(Given records Opens)
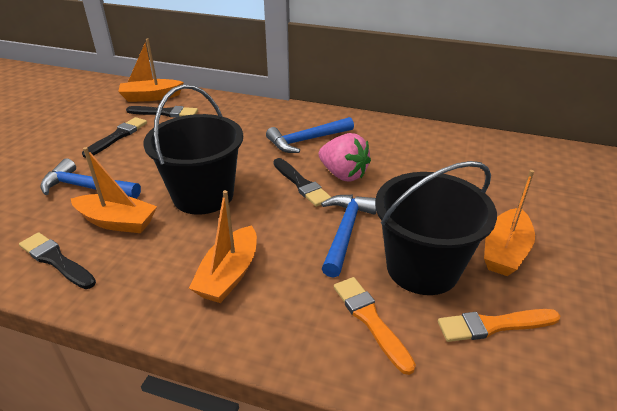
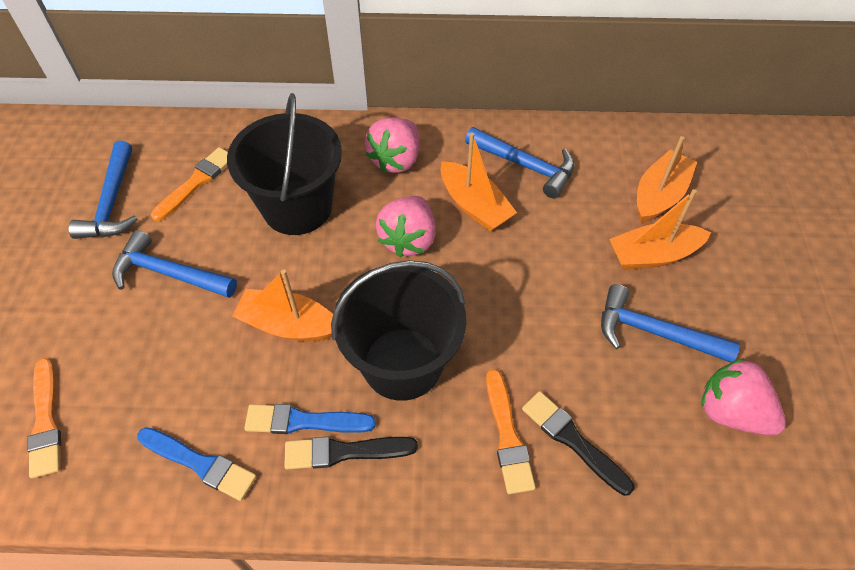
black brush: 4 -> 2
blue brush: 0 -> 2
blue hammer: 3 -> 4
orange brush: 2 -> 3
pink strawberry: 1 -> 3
(Given records Closes)
◆ Work to complete ◆
Only lines with the word "brush" are wanted, so copy each one from the records.

◆ Finished task ◆
black brush: 4 -> 2
blue brush: 0 -> 2
orange brush: 2 -> 3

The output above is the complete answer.